> EXERCISE INPUT:
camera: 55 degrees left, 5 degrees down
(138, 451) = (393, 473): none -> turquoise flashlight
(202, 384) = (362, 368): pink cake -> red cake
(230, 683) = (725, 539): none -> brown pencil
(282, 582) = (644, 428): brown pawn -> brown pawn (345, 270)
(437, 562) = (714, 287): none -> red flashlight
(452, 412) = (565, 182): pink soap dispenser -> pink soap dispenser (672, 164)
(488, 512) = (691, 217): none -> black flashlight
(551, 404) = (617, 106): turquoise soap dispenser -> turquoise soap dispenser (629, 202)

---

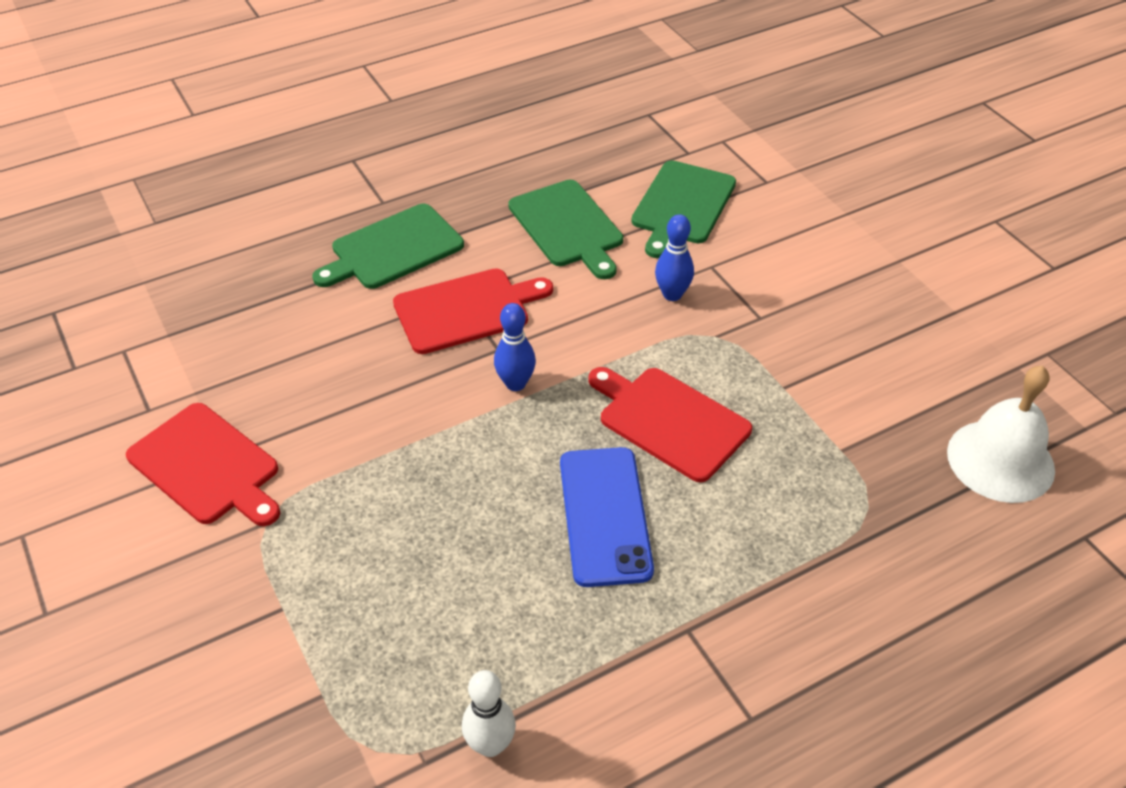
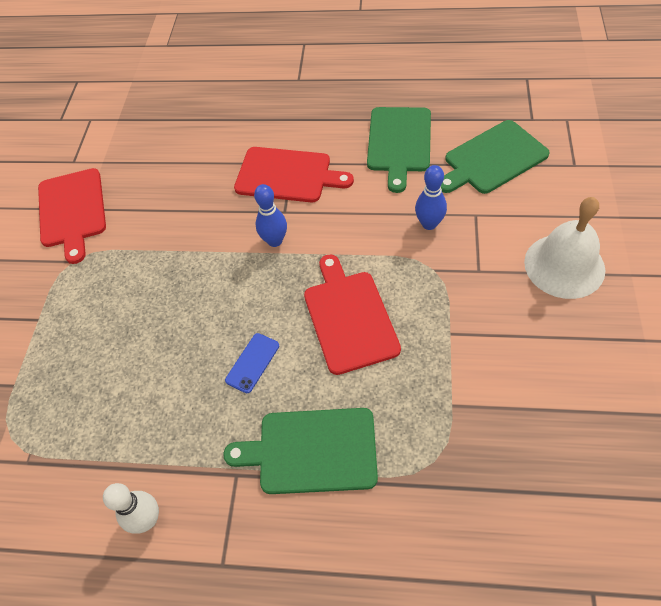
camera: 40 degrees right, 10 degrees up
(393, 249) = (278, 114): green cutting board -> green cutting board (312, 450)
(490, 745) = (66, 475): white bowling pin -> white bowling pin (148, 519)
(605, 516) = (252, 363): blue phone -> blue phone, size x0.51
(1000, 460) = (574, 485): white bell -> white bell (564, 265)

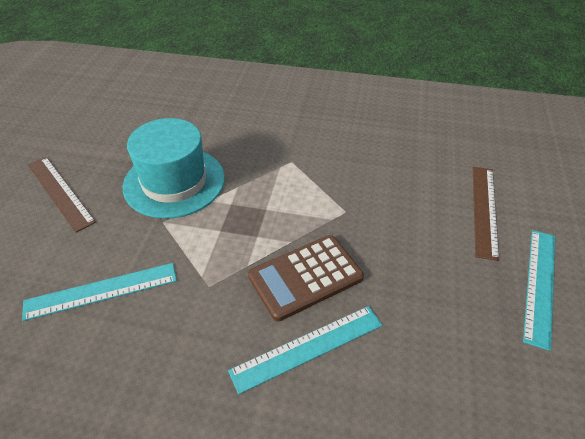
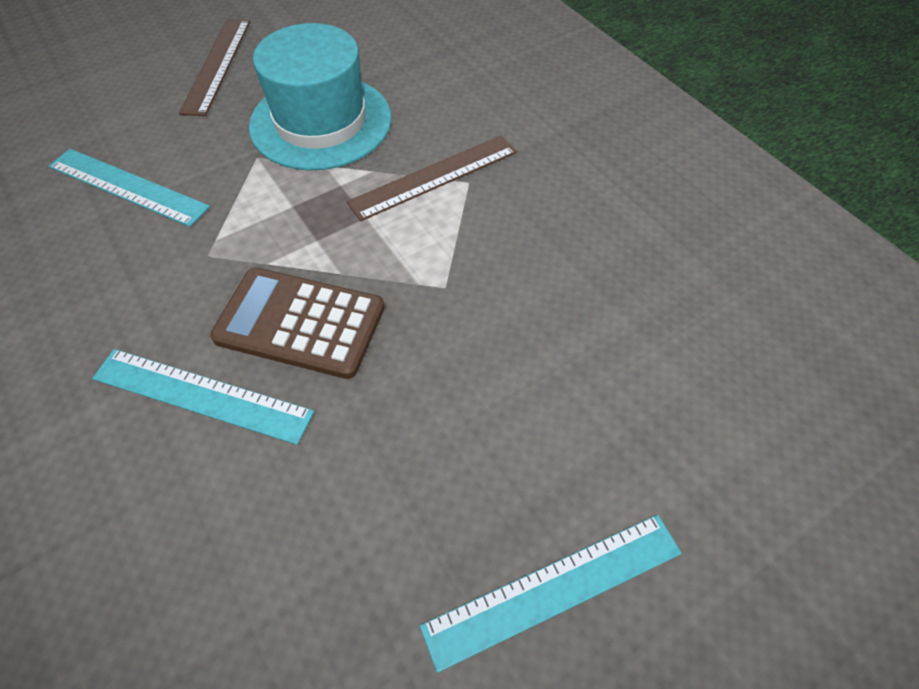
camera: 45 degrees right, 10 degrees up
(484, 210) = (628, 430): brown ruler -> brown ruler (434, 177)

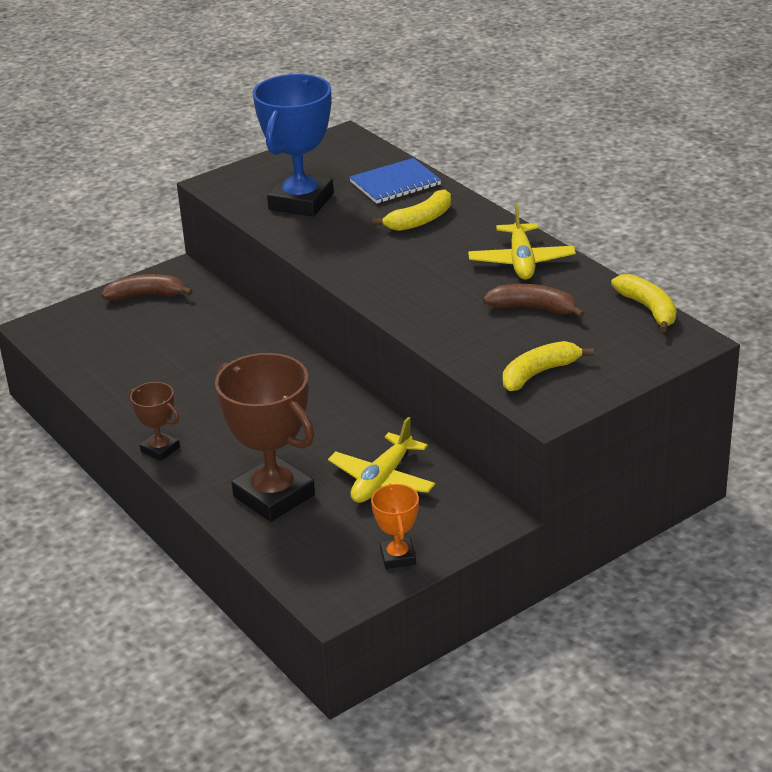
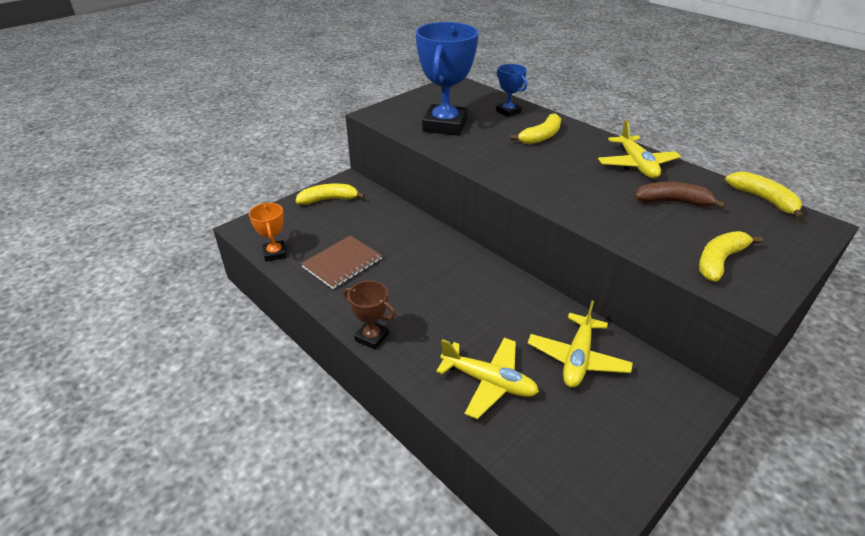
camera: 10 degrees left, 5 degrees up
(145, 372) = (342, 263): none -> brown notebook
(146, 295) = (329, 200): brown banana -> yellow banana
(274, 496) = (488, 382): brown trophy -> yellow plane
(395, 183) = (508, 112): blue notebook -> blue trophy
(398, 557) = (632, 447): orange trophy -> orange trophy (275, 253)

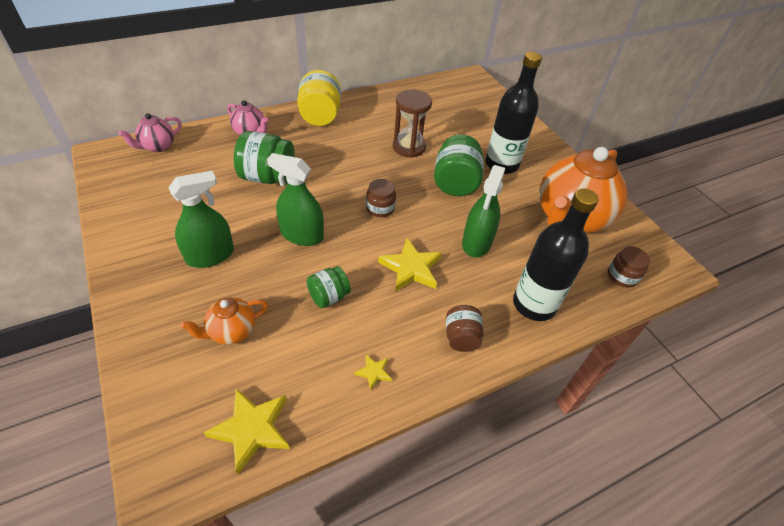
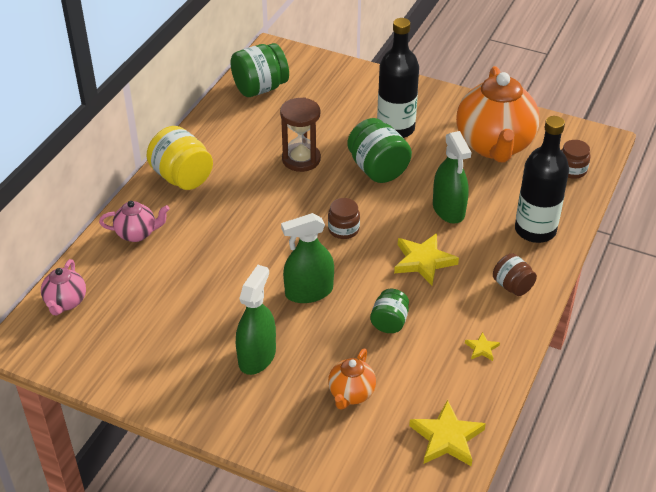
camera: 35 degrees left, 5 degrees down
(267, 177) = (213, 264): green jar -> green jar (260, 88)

> WHAT IS BEING ASKED: Among the lines above, find the one with "camera: 10 degrees left, 5 degrees up" and the one with "(395, 183) = (508, 112): blue". Quote both and everything between them, exactly.

> EXERCISE SOLUTION:
camera: 10 degrees left, 5 degrees up
(145, 372) = (342, 263): none -> brown notebook
(146, 295) = (329, 200): brown banana -> yellow banana
(274, 496) = (488, 382): brown trophy -> yellow plane
(395, 183) = (508, 112): blue notebook -> blue trophy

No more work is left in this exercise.